- BRIEF -
Although the records contain pictures, only their text should be repeated, exactly as it stands.

- RECORDS FOR PROCESSING -
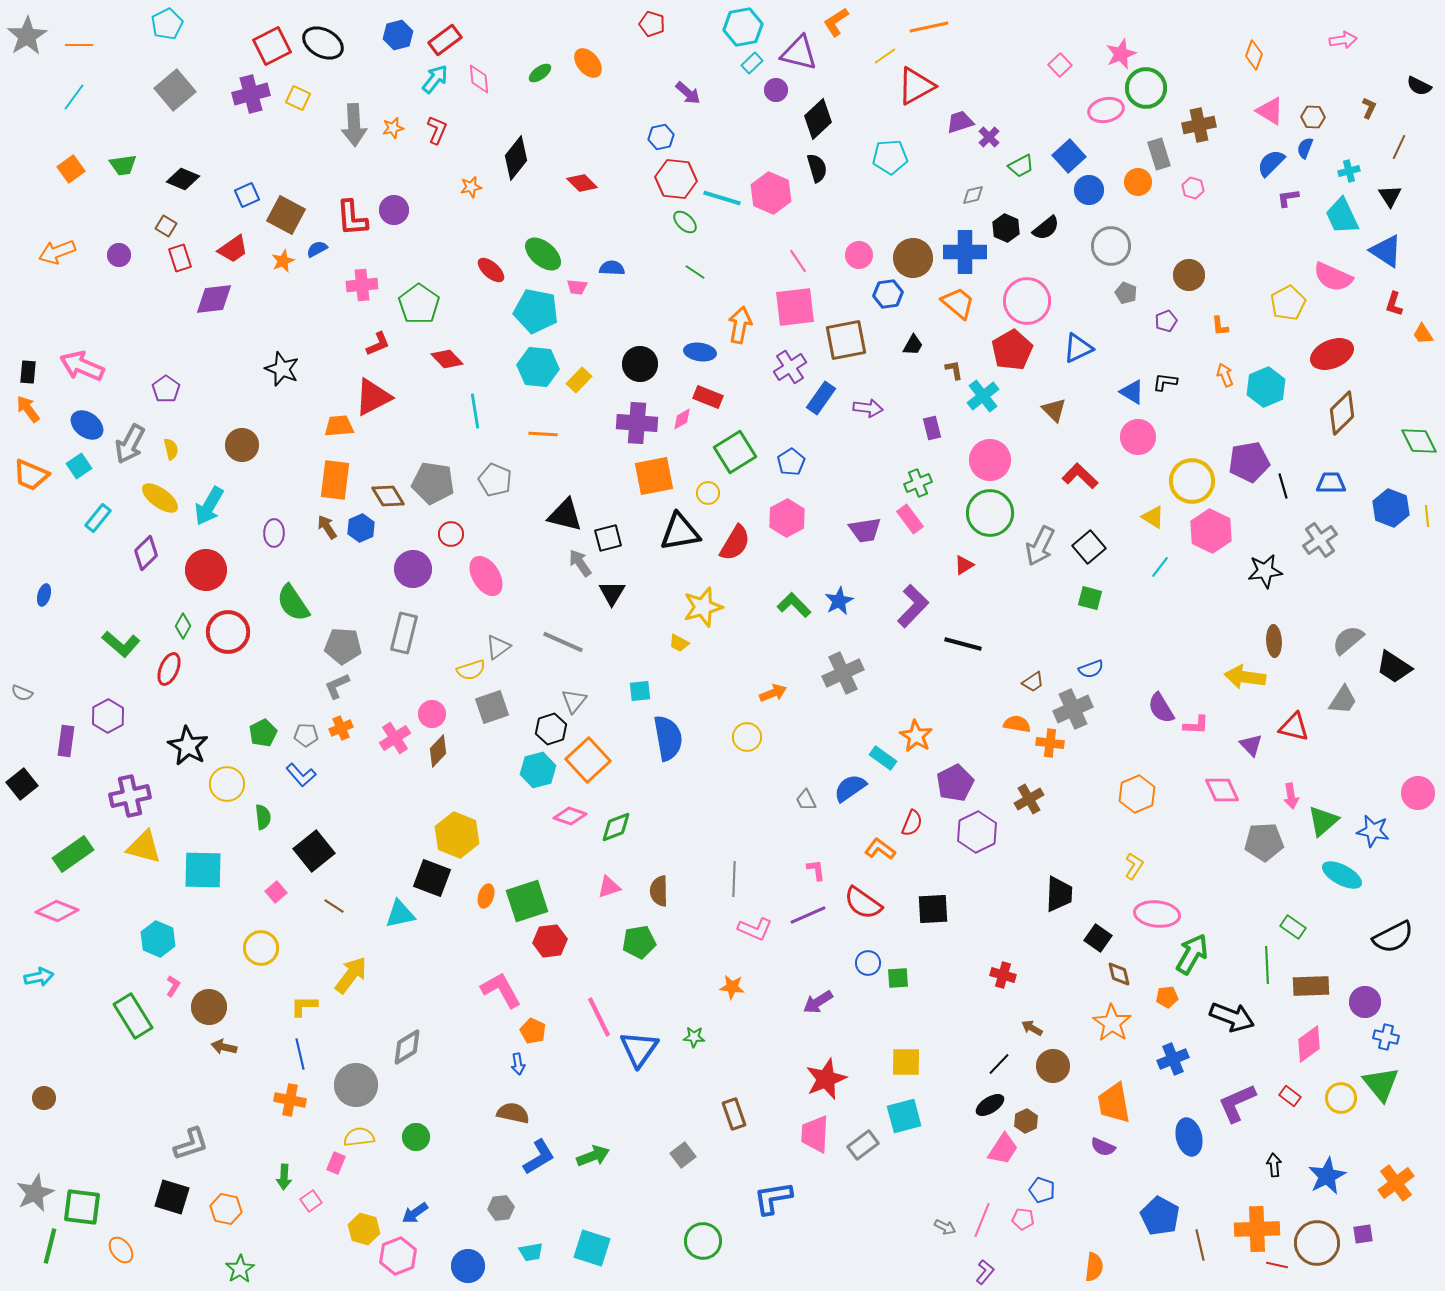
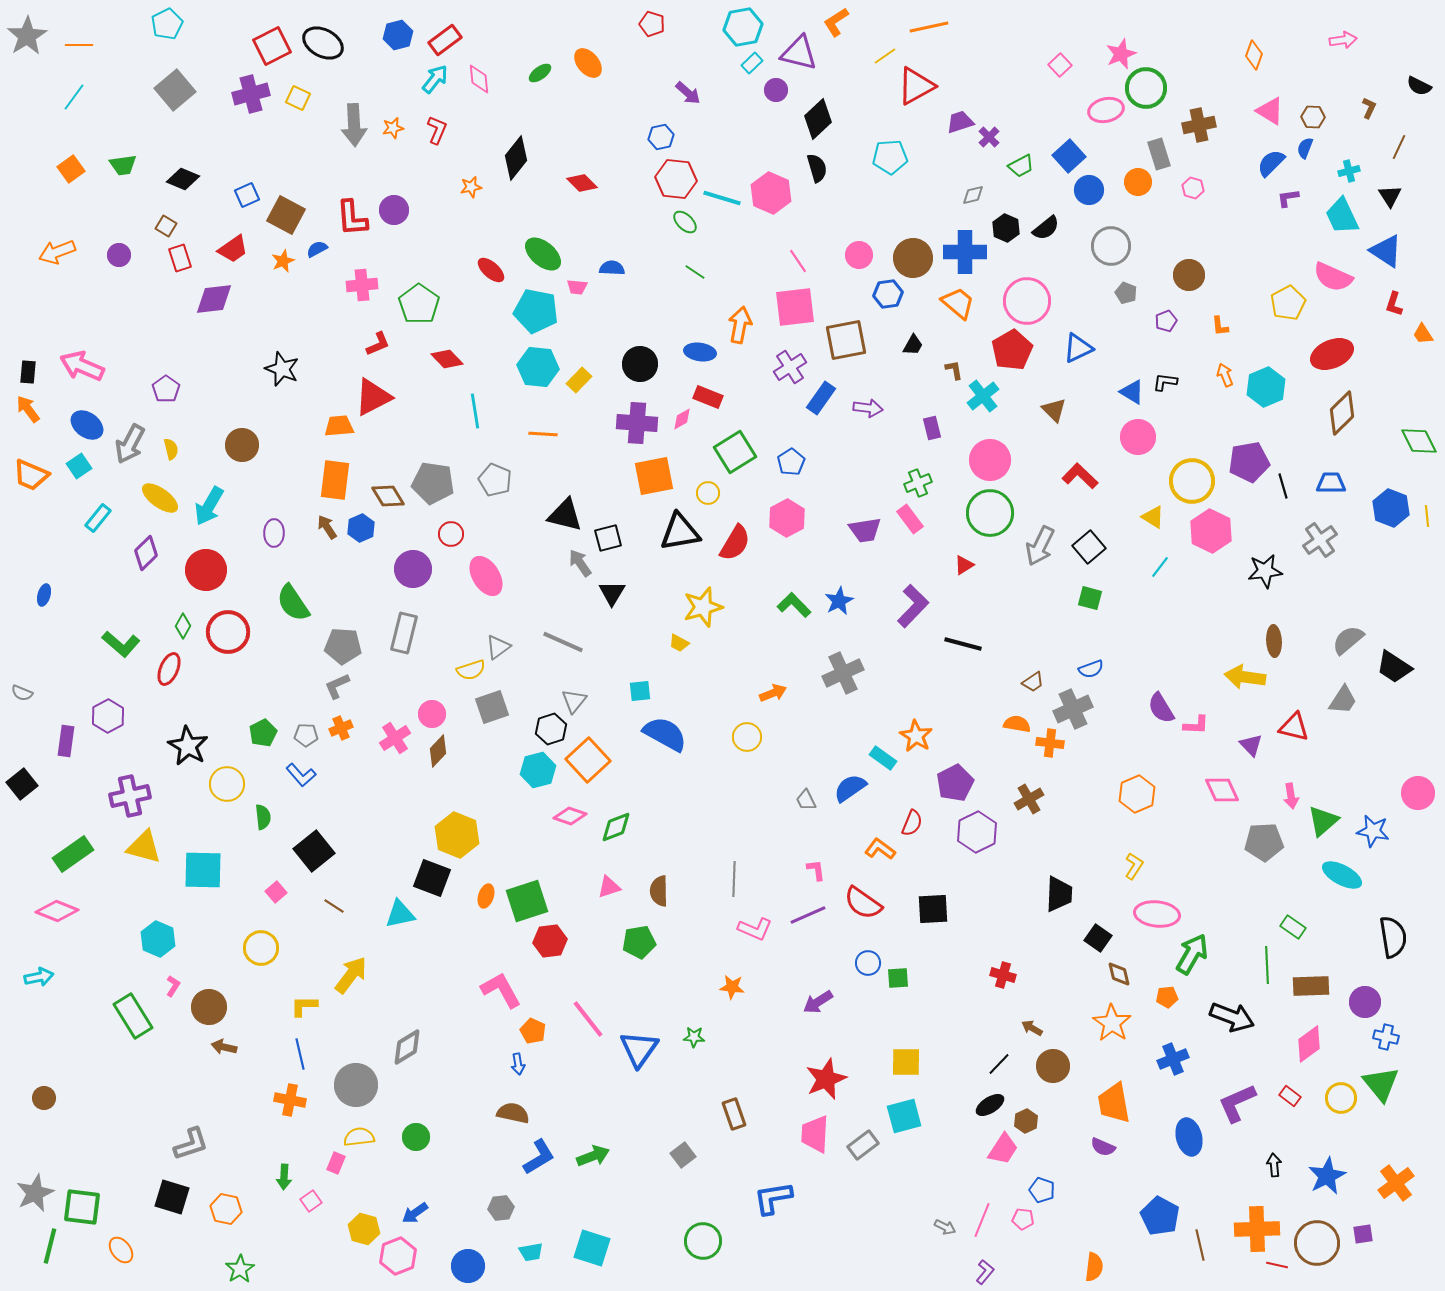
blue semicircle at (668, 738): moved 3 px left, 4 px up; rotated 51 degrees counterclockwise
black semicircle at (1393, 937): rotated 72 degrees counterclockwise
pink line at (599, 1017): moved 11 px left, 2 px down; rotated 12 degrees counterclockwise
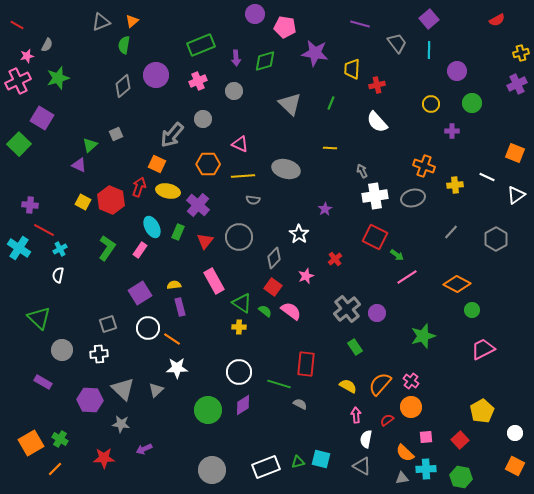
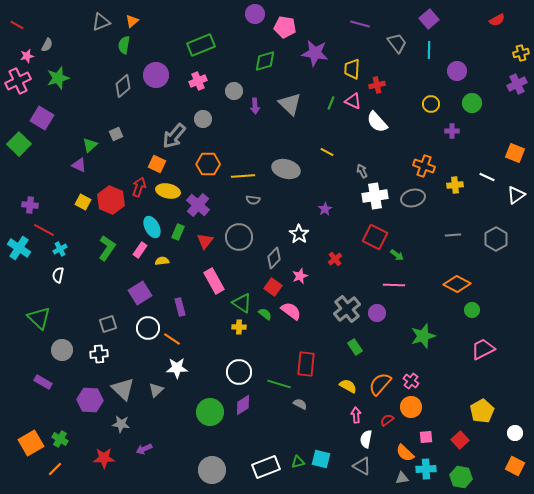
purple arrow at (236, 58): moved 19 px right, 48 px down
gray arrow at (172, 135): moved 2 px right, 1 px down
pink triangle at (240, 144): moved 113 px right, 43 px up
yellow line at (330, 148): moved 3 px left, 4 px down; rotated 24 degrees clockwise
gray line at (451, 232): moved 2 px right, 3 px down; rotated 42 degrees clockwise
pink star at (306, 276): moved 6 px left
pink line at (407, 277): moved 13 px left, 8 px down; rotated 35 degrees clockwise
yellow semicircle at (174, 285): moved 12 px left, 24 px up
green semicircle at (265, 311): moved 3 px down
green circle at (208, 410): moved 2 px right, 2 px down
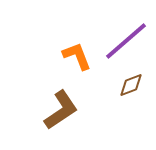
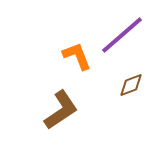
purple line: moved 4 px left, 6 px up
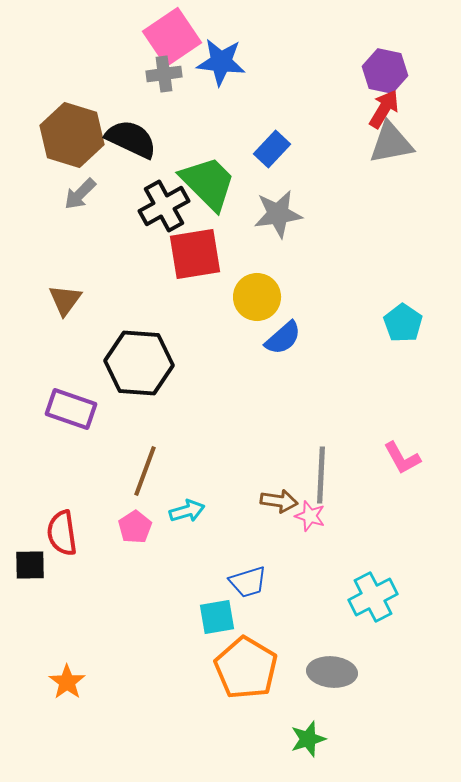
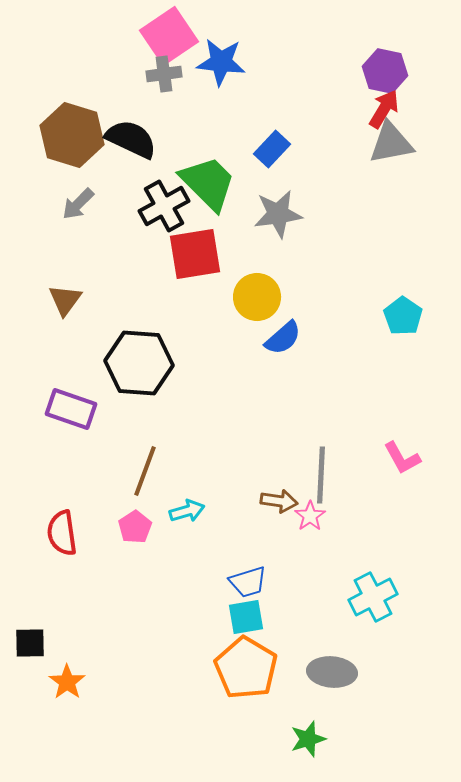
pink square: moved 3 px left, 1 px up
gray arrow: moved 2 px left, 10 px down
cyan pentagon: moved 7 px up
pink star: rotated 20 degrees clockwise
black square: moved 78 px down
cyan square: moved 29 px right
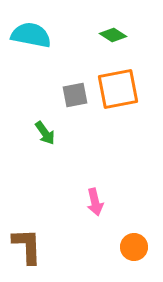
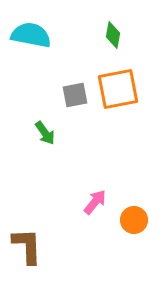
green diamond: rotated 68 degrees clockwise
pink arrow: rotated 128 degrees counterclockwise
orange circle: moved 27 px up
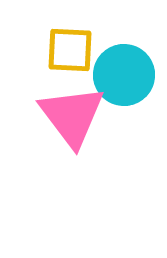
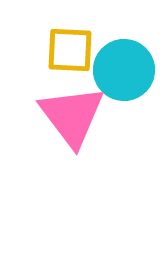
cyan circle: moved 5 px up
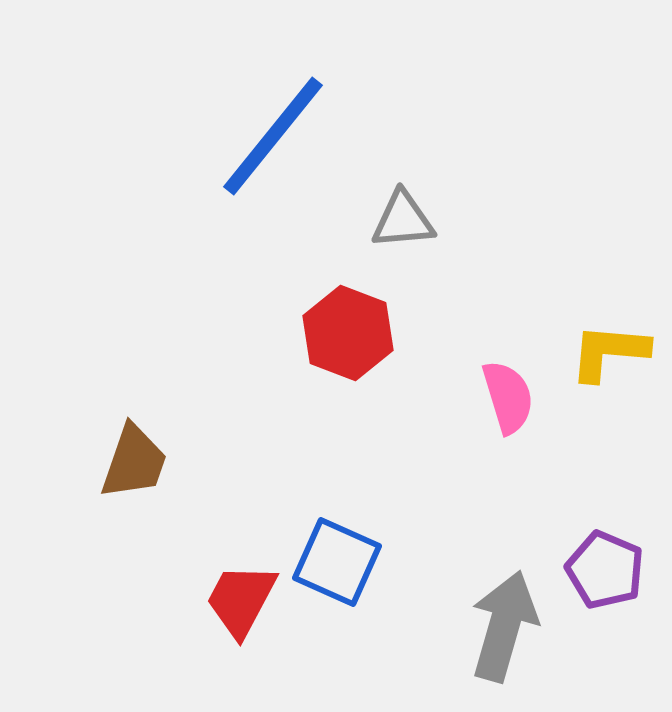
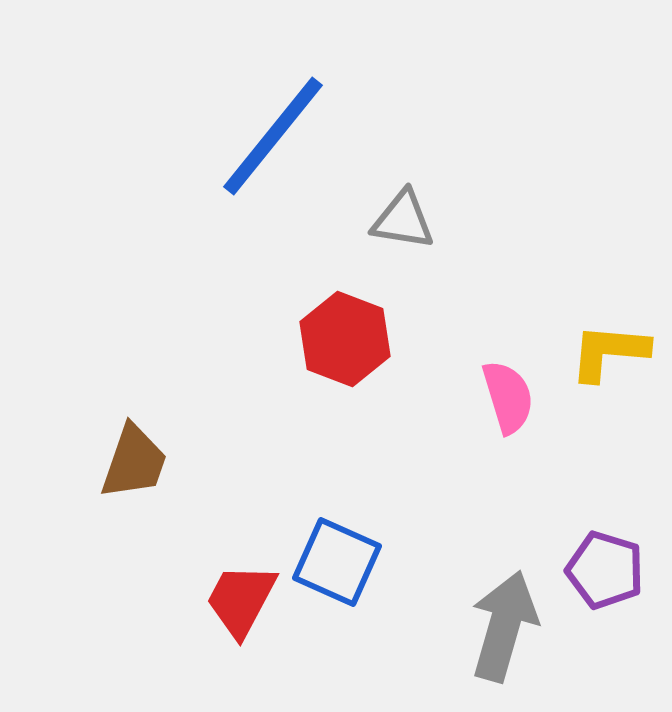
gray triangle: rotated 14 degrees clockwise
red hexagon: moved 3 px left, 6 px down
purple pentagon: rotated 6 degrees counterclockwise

- RESPONSE TO THE TASK -
blue semicircle at (668, 738): moved 3 px left, 4 px up; rotated 51 degrees counterclockwise
black semicircle at (1393, 937): rotated 72 degrees counterclockwise
pink line at (599, 1017): moved 11 px left, 2 px down; rotated 12 degrees counterclockwise
purple arrow at (236, 58): moved 19 px right, 48 px down
gray arrow at (172, 135): moved 2 px right, 1 px down
pink triangle at (240, 144): moved 113 px right, 43 px up
yellow line at (330, 148): moved 3 px left, 4 px down; rotated 24 degrees clockwise
gray line at (451, 232): moved 2 px right, 3 px down; rotated 42 degrees clockwise
pink star at (306, 276): moved 6 px left
pink line at (407, 277): moved 13 px left, 8 px down; rotated 35 degrees clockwise
yellow semicircle at (174, 285): moved 12 px left, 24 px up
green semicircle at (265, 311): moved 3 px down
green circle at (208, 410): moved 2 px right, 2 px down
purple line: moved 4 px left, 6 px up
pink square: moved 3 px left, 1 px up
gray arrow: moved 2 px left, 10 px down
cyan pentagon: moved 7 px up
pink star: rotated 20 degrees clockwise
black square: moved 78 px down
cyan square: moved 29 px right
green diamond: rotated 68 degrees clockwise
pink arrow: rotated 128 degrees counterclockwise
orange circle: moved 27 px up
cyan circle: moved 5 px up
gray triangle: rotated 14 degrees clockwise
red hexagon: moved 3 px left, 6 px down
purple pentagon: rotated 6 degrees counterclockwise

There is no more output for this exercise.